* **Object transformation records**:
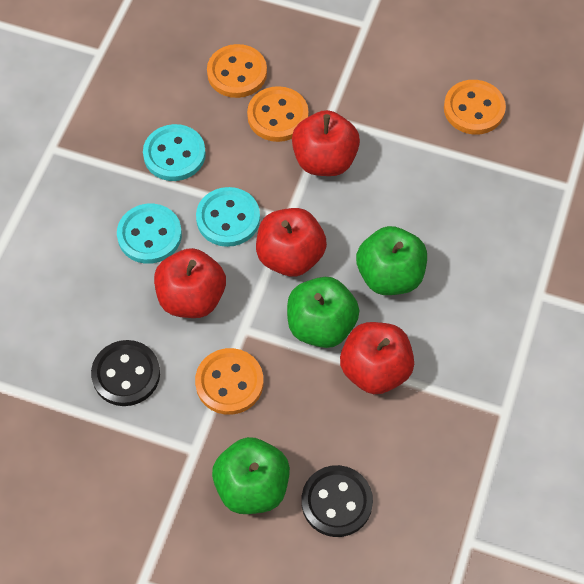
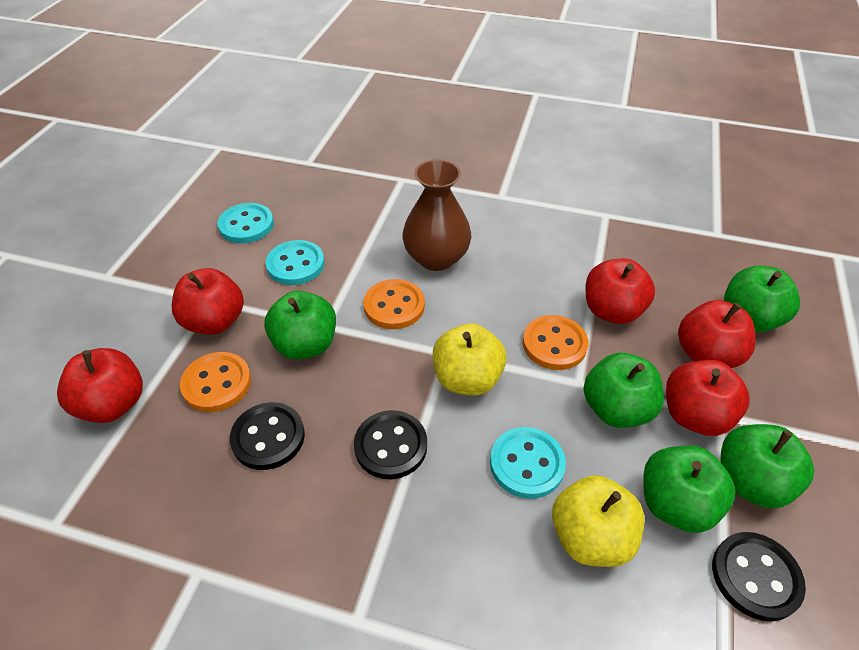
black button: 2 -> 3
brown vase: 0 -> 1
green apple: 3 -> 5
orange button: 4 -> 3
red apple: 4 -> 5
yellow apple: 0 -> 2

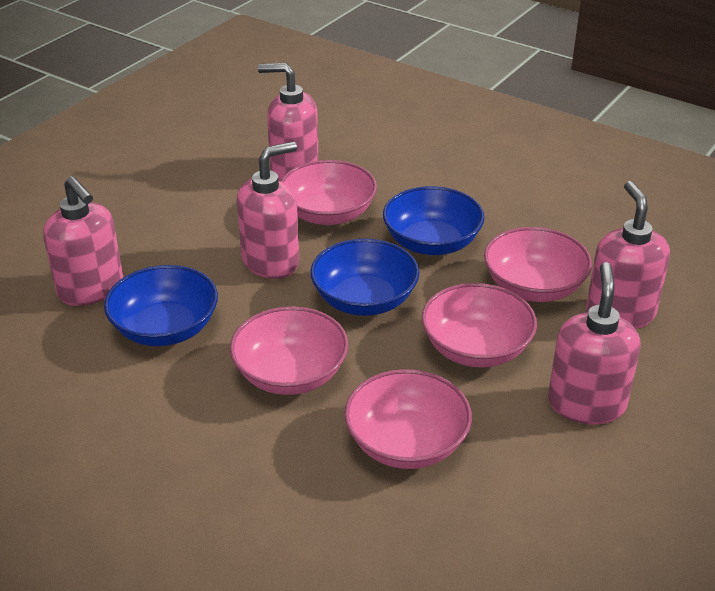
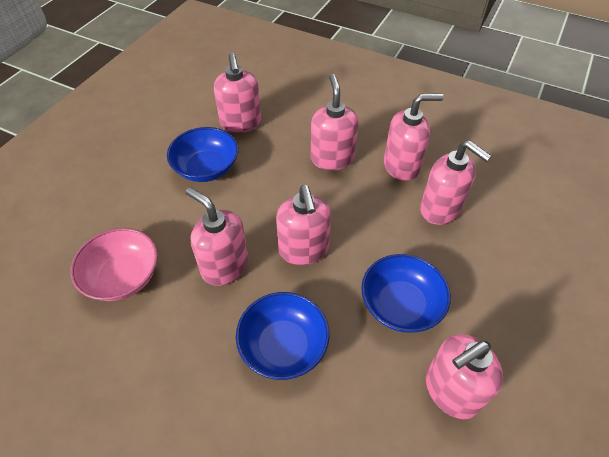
pink bowl: 5 -> 1
pink soap dispenser: 5 -> 7

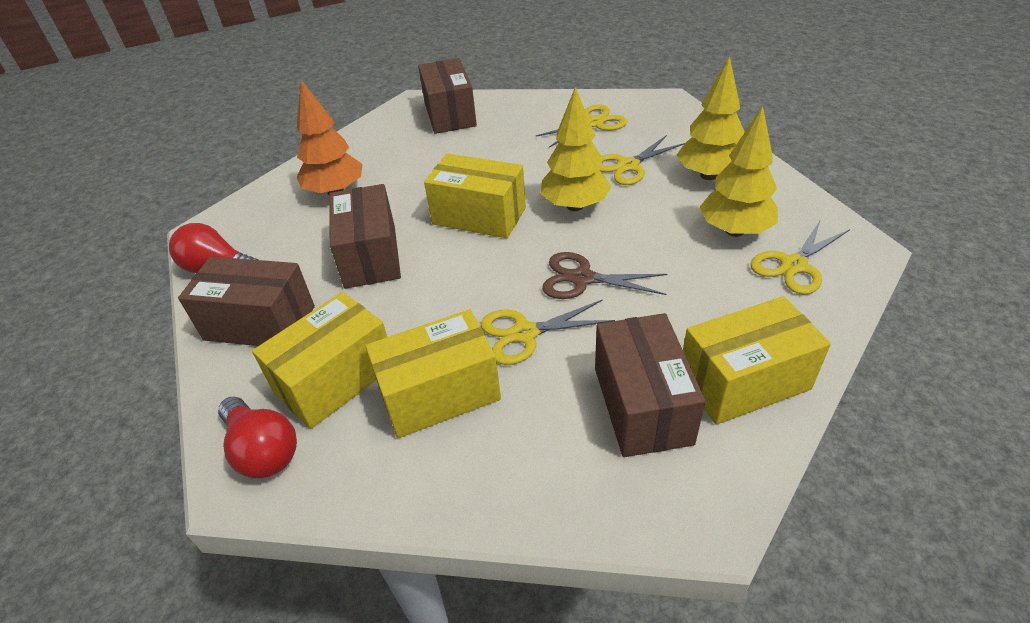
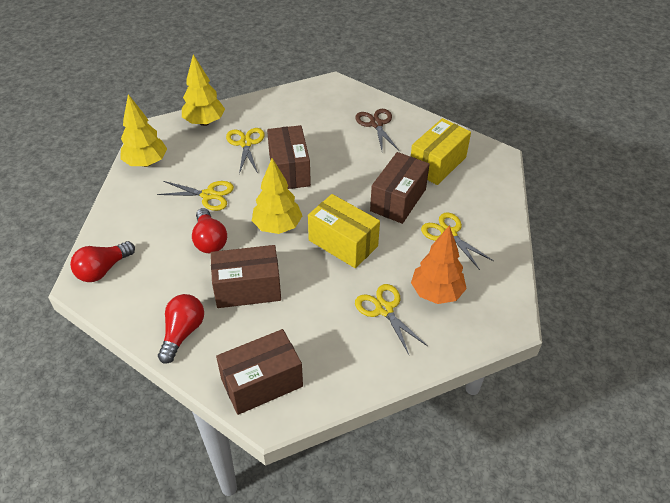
red light bulb: 2 -> 3
yellow box: 4 -> 2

* **Exercise**: An exact copy of all the records is required, with the pictures omitted.

* **Result for this exercise**:
black button: 2 -> 3
brown vase: 0 -> 1
green apple: 3 -> 5
orange button: 4 -> 3
red apple: 4 -> 5
yellow apple: 0 -> 2

pink bowl: 5 -> 1
pink soap dispenser: 5 -> 7

red light bulb: 2 -> 3
yellow box: 4 -> 2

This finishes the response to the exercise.